Records from a collection ->
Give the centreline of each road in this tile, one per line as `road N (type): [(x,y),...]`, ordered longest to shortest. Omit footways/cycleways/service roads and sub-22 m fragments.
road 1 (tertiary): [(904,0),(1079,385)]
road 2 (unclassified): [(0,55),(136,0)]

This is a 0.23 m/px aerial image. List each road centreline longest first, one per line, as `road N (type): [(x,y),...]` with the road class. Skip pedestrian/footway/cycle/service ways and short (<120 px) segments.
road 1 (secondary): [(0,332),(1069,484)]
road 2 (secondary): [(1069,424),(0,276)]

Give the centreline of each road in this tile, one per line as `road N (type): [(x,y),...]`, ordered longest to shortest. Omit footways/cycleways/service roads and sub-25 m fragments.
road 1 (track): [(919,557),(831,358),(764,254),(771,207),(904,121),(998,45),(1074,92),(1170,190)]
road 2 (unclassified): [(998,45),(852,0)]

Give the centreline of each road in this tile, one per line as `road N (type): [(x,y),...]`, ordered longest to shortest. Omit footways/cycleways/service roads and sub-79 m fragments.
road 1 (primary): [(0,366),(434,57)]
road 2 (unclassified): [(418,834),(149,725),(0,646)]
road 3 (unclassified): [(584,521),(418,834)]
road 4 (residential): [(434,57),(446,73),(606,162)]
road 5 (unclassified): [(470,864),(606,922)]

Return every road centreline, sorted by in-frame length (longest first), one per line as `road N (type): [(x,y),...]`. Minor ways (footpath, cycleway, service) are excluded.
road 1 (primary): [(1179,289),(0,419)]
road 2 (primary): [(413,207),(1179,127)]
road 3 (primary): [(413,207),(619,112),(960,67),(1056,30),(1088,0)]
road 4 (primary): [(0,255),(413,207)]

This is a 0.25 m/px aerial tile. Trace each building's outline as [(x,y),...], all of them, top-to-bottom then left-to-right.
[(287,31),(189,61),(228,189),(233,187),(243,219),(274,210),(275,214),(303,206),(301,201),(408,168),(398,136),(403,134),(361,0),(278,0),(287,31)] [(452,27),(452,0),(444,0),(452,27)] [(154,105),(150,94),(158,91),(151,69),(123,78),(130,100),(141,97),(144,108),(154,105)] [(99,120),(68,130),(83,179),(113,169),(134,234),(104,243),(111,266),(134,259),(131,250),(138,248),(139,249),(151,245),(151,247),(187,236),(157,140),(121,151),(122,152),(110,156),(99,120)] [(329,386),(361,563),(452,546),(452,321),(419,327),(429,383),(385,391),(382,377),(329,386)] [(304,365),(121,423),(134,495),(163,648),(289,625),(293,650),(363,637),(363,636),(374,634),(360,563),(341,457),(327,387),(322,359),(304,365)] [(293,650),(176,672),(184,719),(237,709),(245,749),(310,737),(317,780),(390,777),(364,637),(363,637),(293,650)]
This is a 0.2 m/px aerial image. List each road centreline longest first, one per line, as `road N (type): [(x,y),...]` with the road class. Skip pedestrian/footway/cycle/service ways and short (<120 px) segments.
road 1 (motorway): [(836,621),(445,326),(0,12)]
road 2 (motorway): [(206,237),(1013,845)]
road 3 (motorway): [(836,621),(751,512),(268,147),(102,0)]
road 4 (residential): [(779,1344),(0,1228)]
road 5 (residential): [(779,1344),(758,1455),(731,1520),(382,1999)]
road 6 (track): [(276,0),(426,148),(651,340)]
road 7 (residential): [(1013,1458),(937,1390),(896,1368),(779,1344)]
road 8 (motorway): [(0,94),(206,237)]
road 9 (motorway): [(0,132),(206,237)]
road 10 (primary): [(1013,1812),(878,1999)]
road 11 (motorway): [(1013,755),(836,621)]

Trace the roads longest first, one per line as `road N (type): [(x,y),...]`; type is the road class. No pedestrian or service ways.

THE TASK -> Go through the data and retype all of it exactly.

RESULT OF THE TASK ->
Give the centreline of each road in this tile, one per line as `road N (type): [(x,y),...]`, ordered longest to shortest. Omit footways/cycleways/service roads and sub-22 m fragments.
road 1 (tertiary): [(904,0),(1079,385)]
road 2 (unclassified): [(0,55),(136,0)]

This is a 0.23 m/px aerial image. List each road centreline longest first, one per line, as `road N (type): [(x,y),...]` with the road class. Skip pedestrian/footway/cycle/service ways and short (<120 px) segments.
road 1 (secondary): [(0,332),(1069,484)]
road 2 (secondary): [(1069,424),(0,276)]

Give the centreline of each road in this tile, one per line as `road N (type): [(x,y),...]`, ordered longest to shortest. Omit footways/cycleways/service roads and sub-25 m fragments.
road 1 (track): [(919,557),(831,358),(764,254),(771,207),(904,121),(998,45),(1074,92),(1170,190)]
road 2 (unclassified): [(998,45),(852,0)]

Give the centreline of each road in this tile, one per line as `road N (type): [(x,y),...]`, ordered longest to shortest. Omit footways/cycleways/service roads and sub-79 m fragments.
road 1 (primary): [(0,366),(434,57)]
road 2 (unclassified): [(418,834),(149,725),(0,646)]
road 3 (unclassified): [(584,521),(418,834)]
road 4 (residential): [(434,57),(446,73),(606,162)]
road 5 (unclassified): [(470,864),(606,922)]

Return every road centreline, sorted by in-frame length (longest first), one per line as `road N (type): [(x,y),...]`. Minor ways (footpath, cycleway, service) are excluded.
road 1 (primary): [(1179,289),(0,419)]
road 2 (primary): [(413,207),(1179,127)]
road 3 (primary): [(413,207),(619,112),(960,67),(1056,30),(1088,0)]
road 4 (primary): [(0,255),(413,207)]

This is a 0.25 m/px aerial tile. Trace each building's outline as [(x,y),...], all of them, top-to-bottom then left-to-right.
[(287,31),(189,61),(228,189),(233,187),(243,219),(274,210),(275,214),(303,206),(301,201),(408,168),(398,136),(403,134),(361,0),(278,0),(287,31)] [(452,27),(452,0),(444,0),(452,27)] [(154,105),(150,94),(158,91),(151,69),(123,78),(130,100),(141,97),(144,108),(154,105)] [(99,120),(68,130),(83,179),(113,169),(134,234),(104,243),(111,266),(134,259),(131,250),(138,248),(139,249),(151,245),(151,247),(187,236),(157,140),(121,151),(122,152),(110,156),(99,120)] [(329,386),(361,563),(452,546),(452,321),(419,327),(429,383),(385,391),(382,377),(329,386)] [(304,365),(121,423),(134,495),(163,648),(289,625),(293,650),(363,637),(363,636),(374,634),(360,563),(341,457),(327,387),(322,359),(304,365)] [(293,650),(176,672),(184,719),(237,709),(245,749),(310,737),(317,780),(390,777),(364,637),(363,637),(293,650)]
This is a 0.2 m/px aerial image. List each road centreline longest first, one per line, as `road N (type): [(x,y),...]` with the road class. Skip pedestrian/footway/cycle/service ways and short (<120 px) segments.
road 1 (motorway): [(836,621),(445,326),(0,12)]
road 2 (motorway): [(206,237),(1013,845)]
road 3 (motorway): [(836,621),(751,512),(268,147),(102,0)]
road 4 (residential): [(779,1344),(0,1228)]
road 5 (residential): [(779,1344),(758,1455),(731,1520),(382,1999)]
road 6 (track): [(276,0),(426,148),(651,340)]
road 7 (residential): [(1013,1458),(937,1390),(896,1368),(779,1344)]
road 8 (motorway): [(0,94),(206,237)]
road 9 (motorway): [(0,132),(206,237)]
road 10 (primary): [(1013,1812),(878,1999)]
road 11 (motorway): [(1013,755),(836,621)]

Trace the roads longest first, one per line as `road N (type): [(x,y),...]`; type is the road class. No pedestrian or service ways.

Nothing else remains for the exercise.